→ **Assignment**
Your reply should reproduce each entry exactly and contain no pictures.

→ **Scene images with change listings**
※ ※ ※

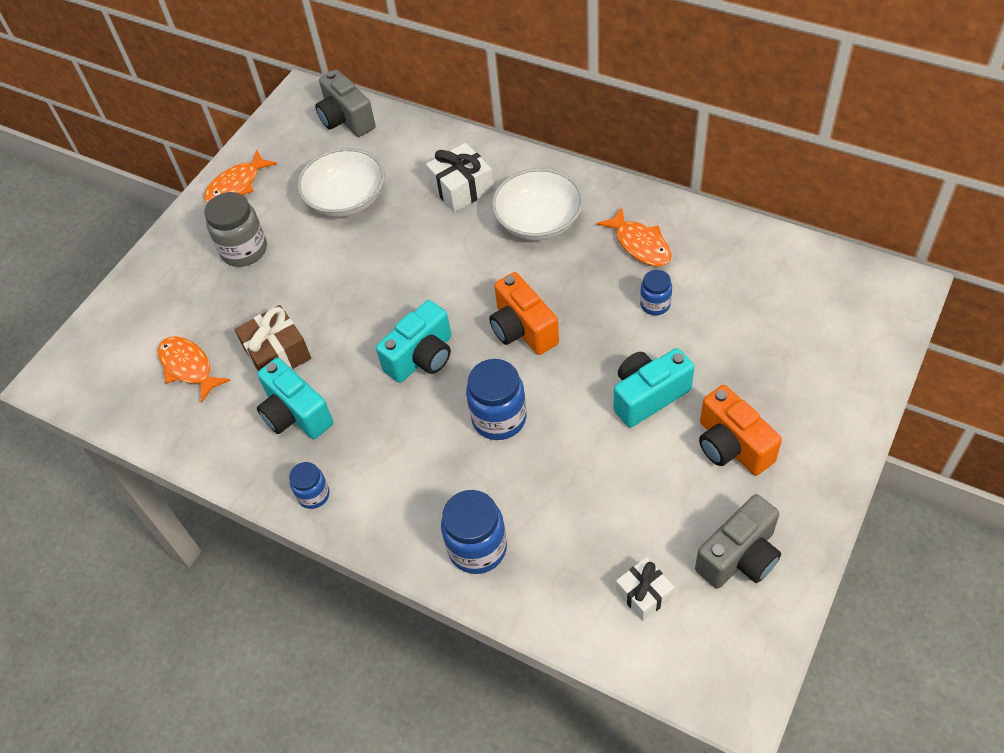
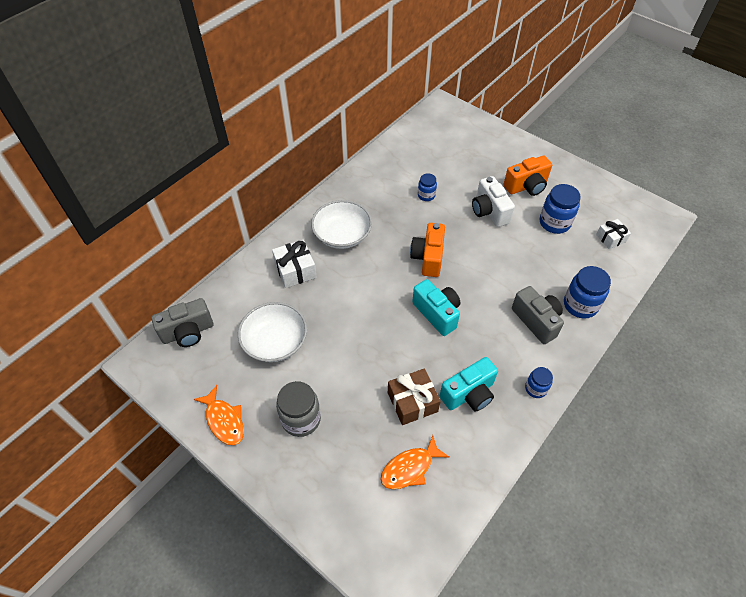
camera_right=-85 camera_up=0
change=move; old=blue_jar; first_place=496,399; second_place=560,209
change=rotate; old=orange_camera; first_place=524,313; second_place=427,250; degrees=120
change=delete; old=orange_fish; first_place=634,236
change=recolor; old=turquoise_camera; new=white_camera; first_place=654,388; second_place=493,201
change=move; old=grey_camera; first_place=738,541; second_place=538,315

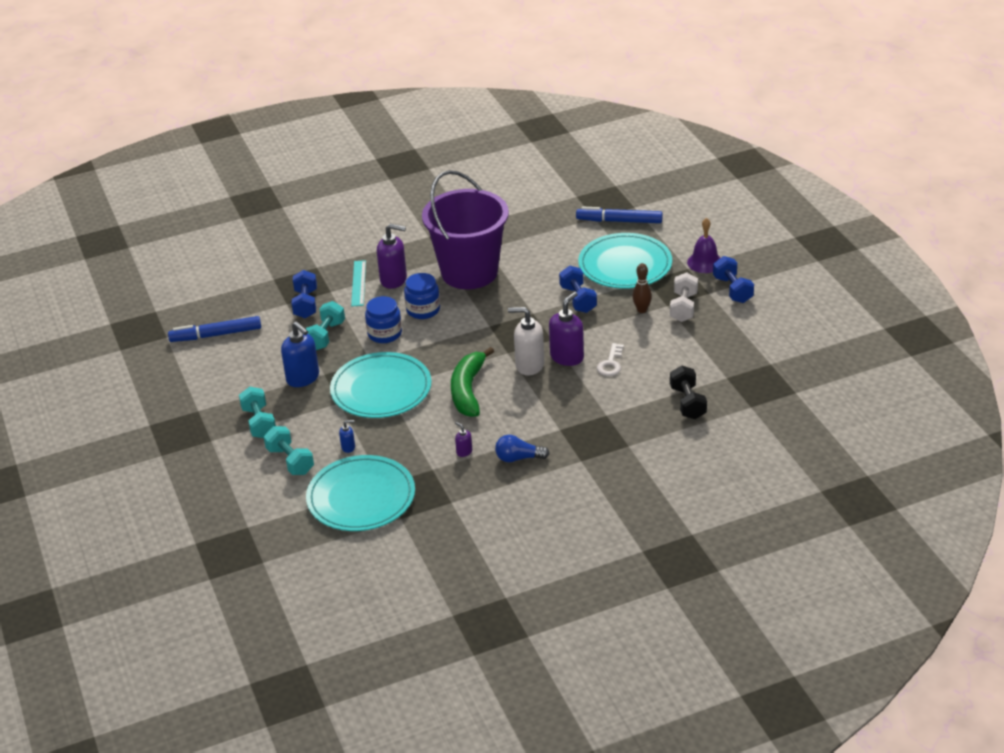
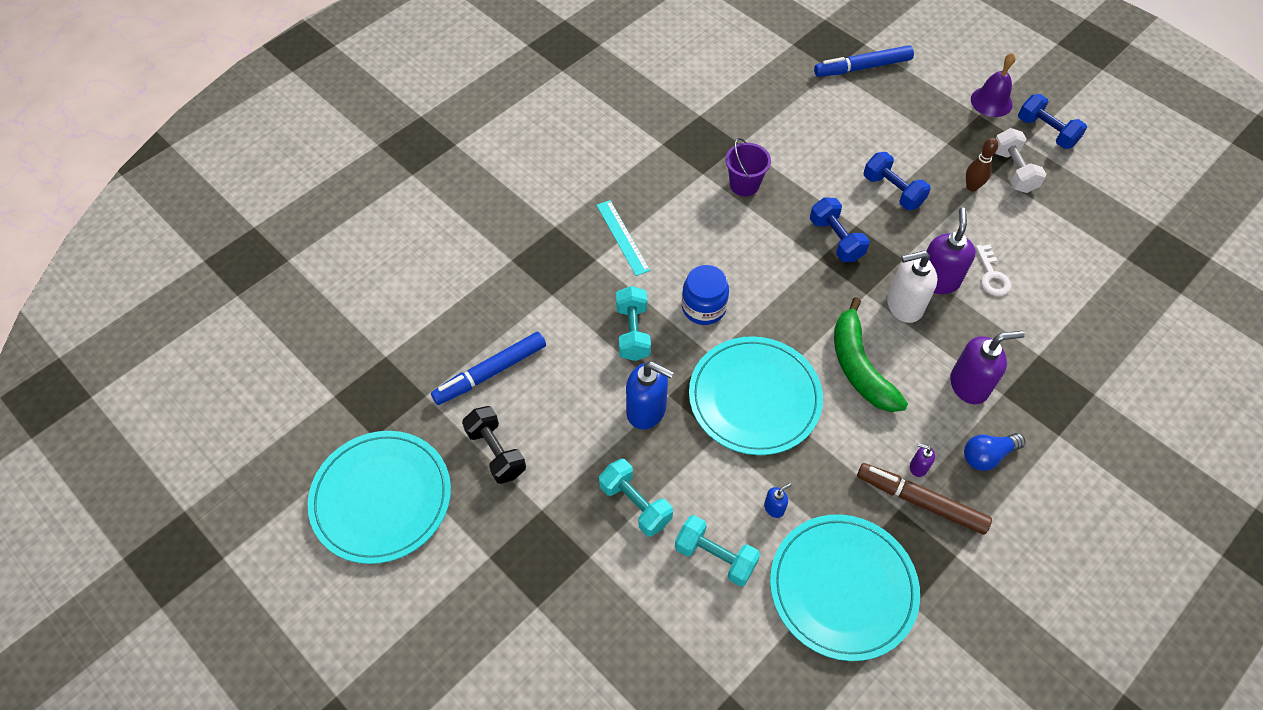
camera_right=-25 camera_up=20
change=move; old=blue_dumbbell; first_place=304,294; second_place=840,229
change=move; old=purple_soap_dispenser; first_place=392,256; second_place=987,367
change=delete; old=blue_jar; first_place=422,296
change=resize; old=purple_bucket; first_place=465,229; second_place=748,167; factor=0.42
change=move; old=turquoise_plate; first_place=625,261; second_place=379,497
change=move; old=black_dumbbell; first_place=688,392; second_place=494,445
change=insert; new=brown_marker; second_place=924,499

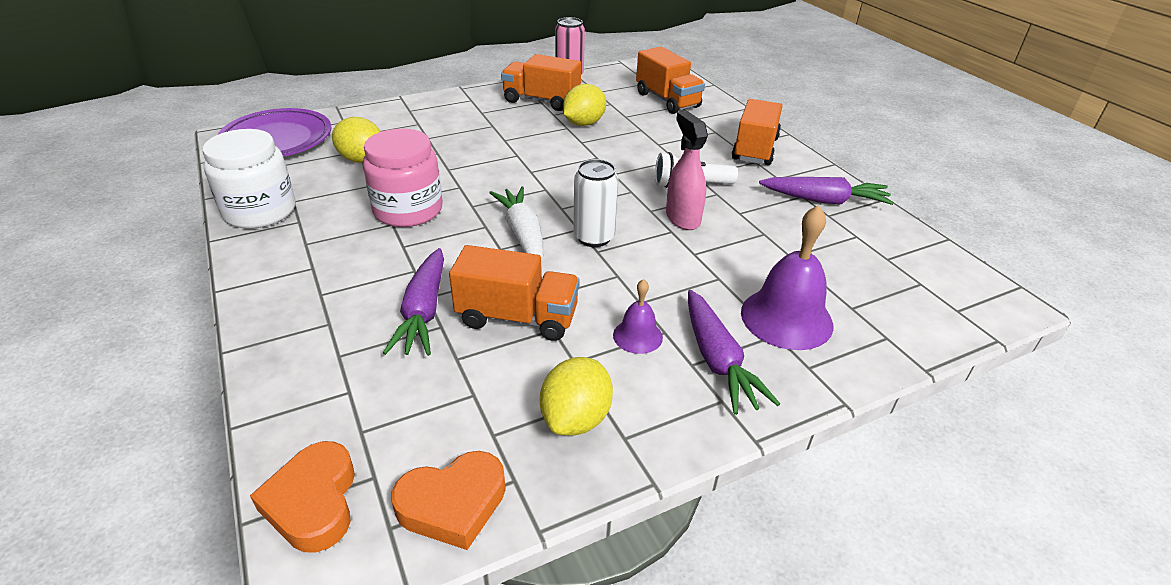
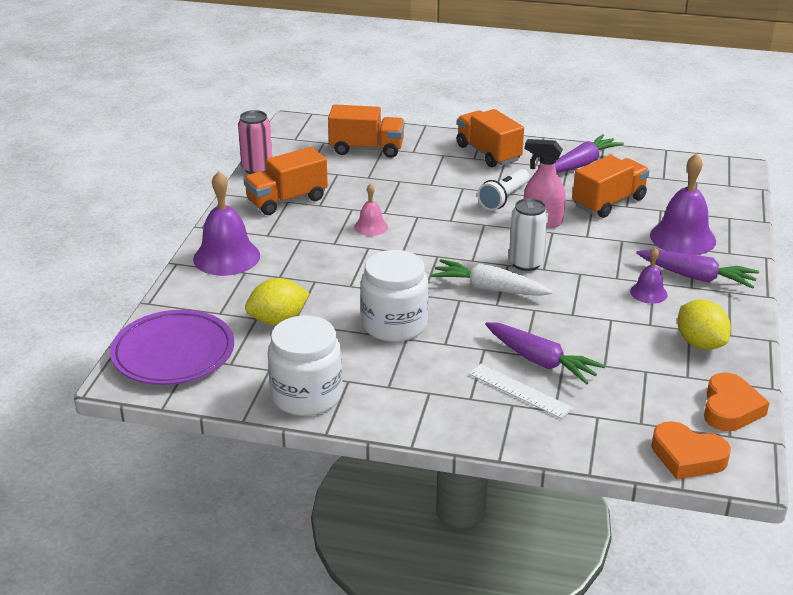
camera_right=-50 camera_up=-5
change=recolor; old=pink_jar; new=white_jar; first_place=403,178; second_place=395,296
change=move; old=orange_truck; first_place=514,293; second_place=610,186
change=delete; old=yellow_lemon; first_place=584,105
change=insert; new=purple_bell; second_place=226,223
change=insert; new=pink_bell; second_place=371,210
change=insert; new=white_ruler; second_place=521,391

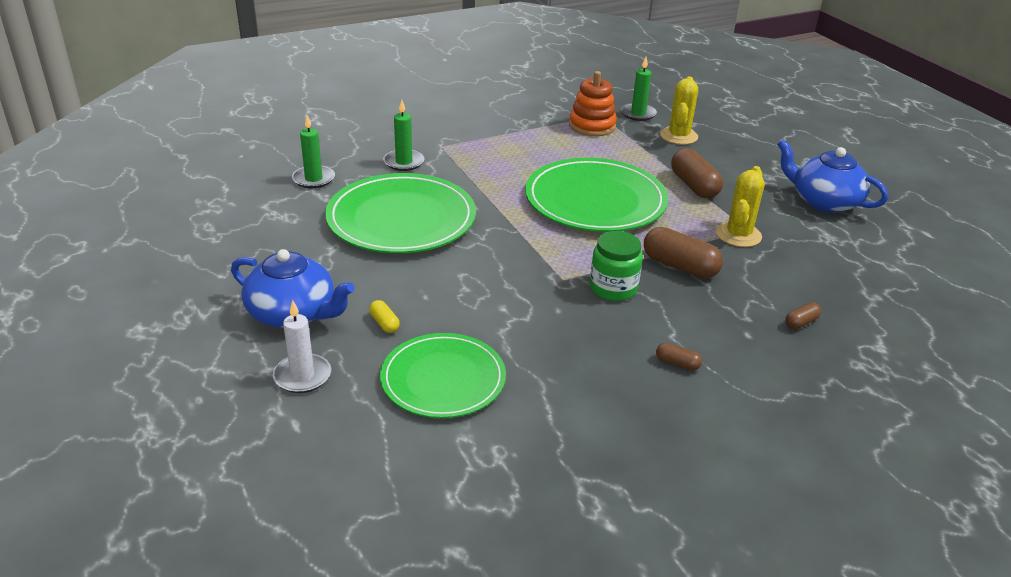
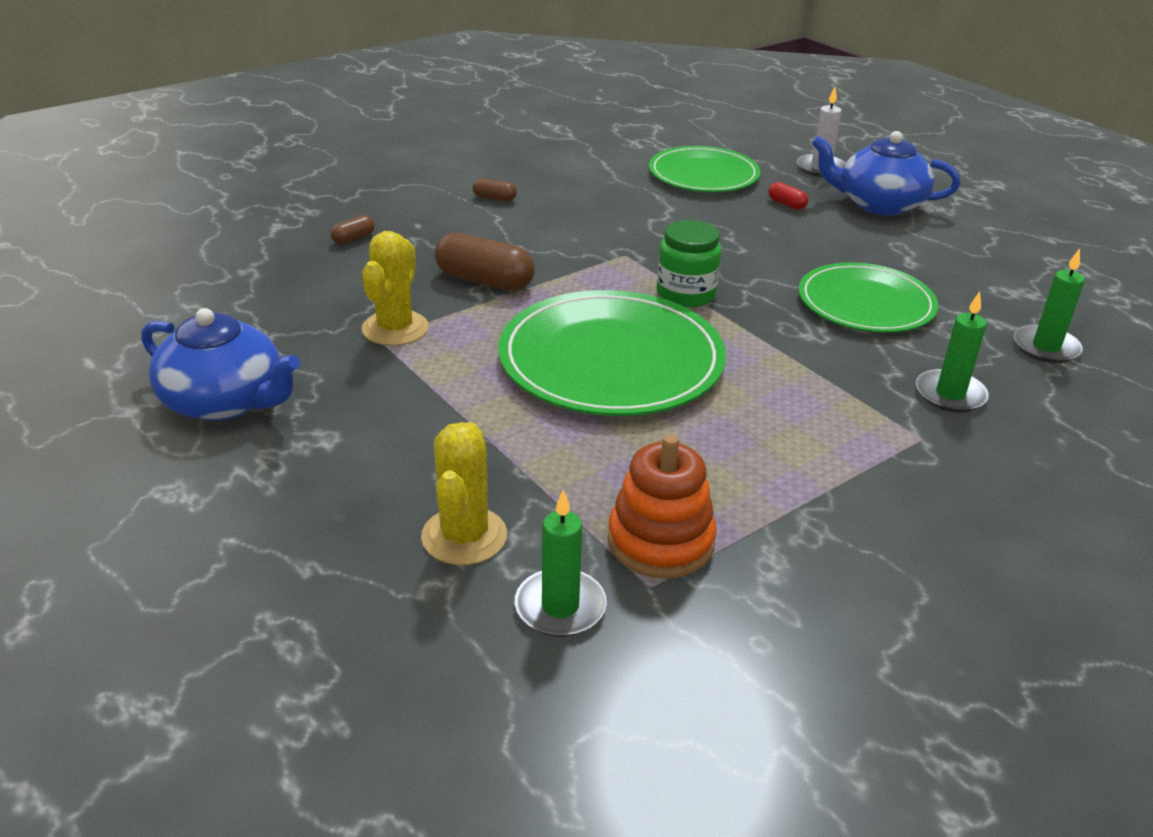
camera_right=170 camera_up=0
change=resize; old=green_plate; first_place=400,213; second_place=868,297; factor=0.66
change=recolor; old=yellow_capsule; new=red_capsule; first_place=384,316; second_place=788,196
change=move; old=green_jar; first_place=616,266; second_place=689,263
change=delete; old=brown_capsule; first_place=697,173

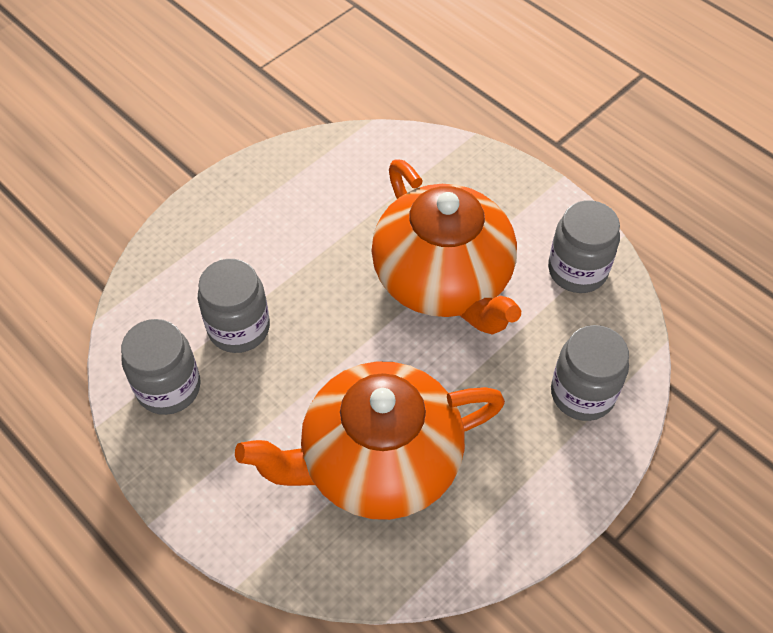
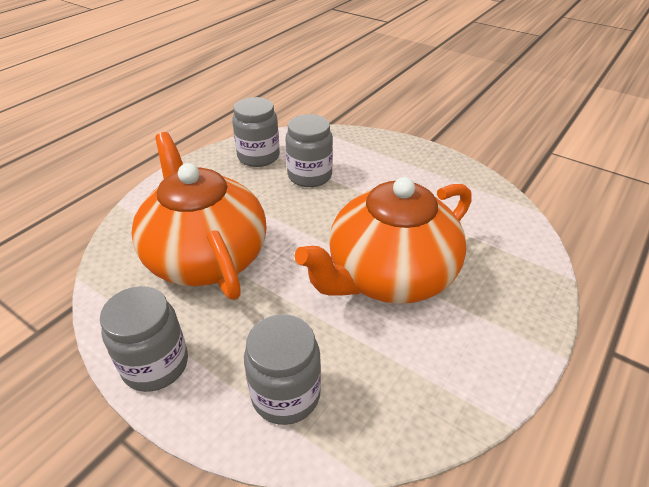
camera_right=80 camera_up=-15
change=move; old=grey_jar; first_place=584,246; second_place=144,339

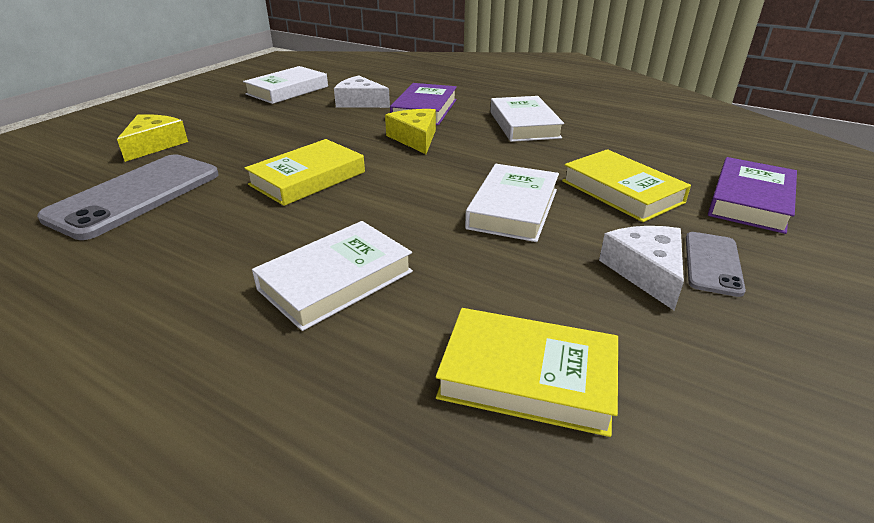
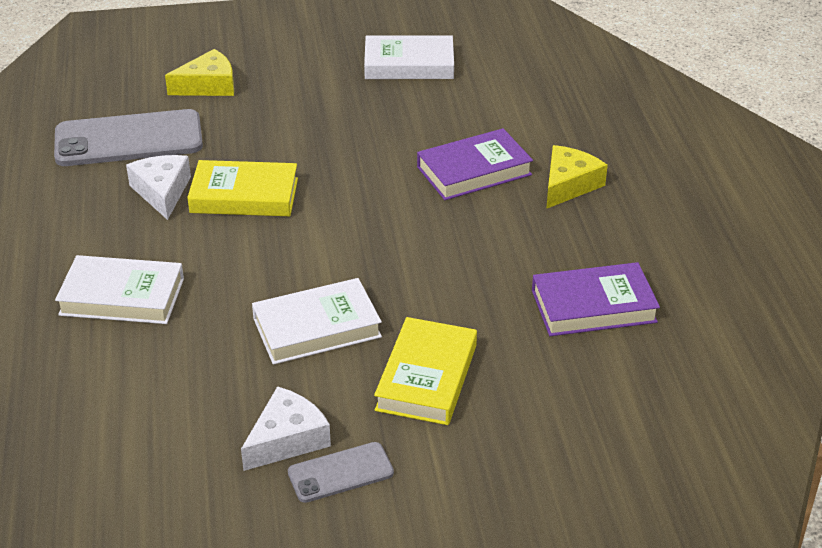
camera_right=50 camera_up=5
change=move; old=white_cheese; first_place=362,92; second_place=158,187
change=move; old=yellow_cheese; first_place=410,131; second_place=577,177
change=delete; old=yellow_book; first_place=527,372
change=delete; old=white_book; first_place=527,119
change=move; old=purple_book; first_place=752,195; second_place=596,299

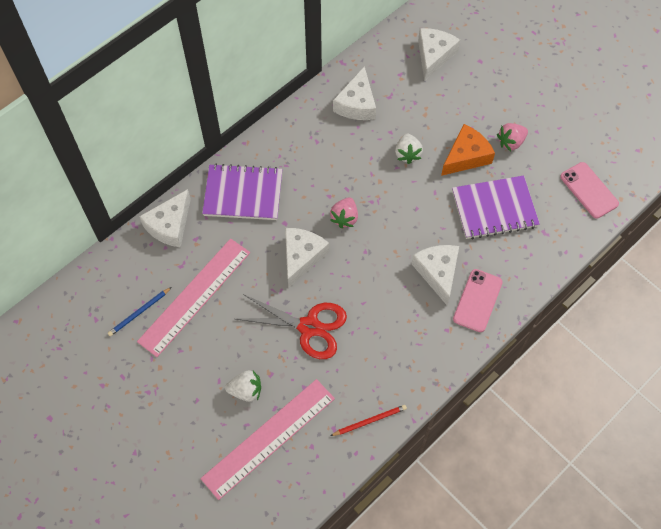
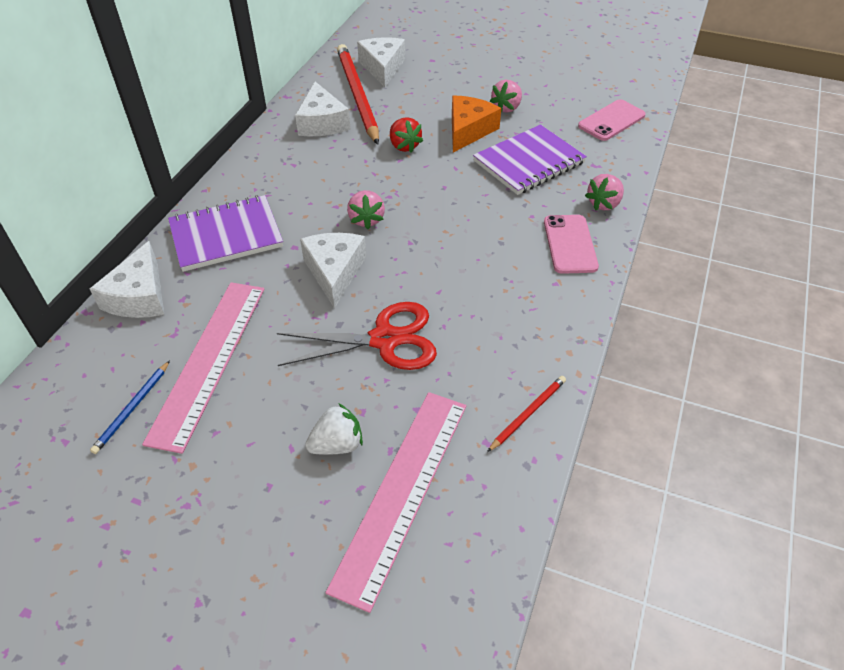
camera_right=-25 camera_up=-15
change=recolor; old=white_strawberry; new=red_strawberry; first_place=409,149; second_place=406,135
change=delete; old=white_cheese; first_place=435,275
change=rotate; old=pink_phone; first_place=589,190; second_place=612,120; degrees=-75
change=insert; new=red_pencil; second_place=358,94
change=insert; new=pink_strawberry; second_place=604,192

※ ※ ※

→ **Written response**
camera_right=-85 camera_up=0
change=move; old=blue_jar; first_place=496,399; second_place=560,209
change=rotate; old=orange_camera; first_place=524,313; second_place=427,250; degrees=120
change=delete; old=orange_fish; first_place=634,236
change=recolor; old=turquoise_camera; new=white_camera; first_place=654,388; second_place=493,201
change=move; old=grey_camera; first_place=738,541; second_place=538,315

camera_right=-25 camera_up=20
change=move; old=blue_dumbbell; first_place=304,294; second_place=840,229
change=move; old=purple_soap_dispenser; first_place=392,256; second_place=987,367
change=delete; old=blue_jar; first_place=422,296
change=resize; old=purple_bucket; first_place=465,229; second_place=748,167; factor=0.42
change=move; old=turquoise_plate; first_place=625,261; second_place=379,497
change=move; old=black_dumbbell; first_place=688,392; second_place=494,445
change=insert; new=brown_marker; second_place=924,499

camera_right=-50 camera_up=-5
change=recolor; old=pink_jar; new=white_jar; first_place=403,178; second_place=395,296
change=move; old=orange_truck; first_place=514,293; second_place=610,186
change=delete; old=yellow_lemon; first_place=584,105
change=insert; new=purple_bell; second_place=226,223
change=insert; new=pink_bell; second_place=371,210
change=insert; new=white_ruler; second_place=521,391

camera_right=170 camera_up=0
change=resize; old=green_plate; first_place=400,213; second_place=868,297; factor=0.66
change=recolor; old=yellow_capsule; new=red_capsule; first_place=384,316; second_place=788,196
change=move; old=green_jar; first_place=616,266; second_place=689,263
change=delete; old=brown_capsule; first_place=697,173

camera_right=80 camera_up=-15
change=move; old=grey_jar; first_place=584,246; second_place=144,339

camera_right=50 camera_up=5
change=move; old=white_cheese; first_place=362,92; second_place=158,187
change=move; old=yellow_cheese; first_place=410,131; second_place=577,177
change=delete; old=yellow_book; first_place=527,372
change=delete; old=white_book; first_place=527,119
change=move; old=purple_book; first_place=752,195; second_place=596,299

camera_right=-25 camera_up=-15
change=recolor; old=white_strawberry; new=red_strawberry; first_place=409,149; second_place=406,135
change=delete; old=white_cheese; first_place=435,275
change=rotate; old=pink_phone; first_place=589,190; second_place=612,120; degrees=-75
change=insert; new=red_pencil; second_place=358,94
change=insert; new=pink_strawberry; second_place=604,192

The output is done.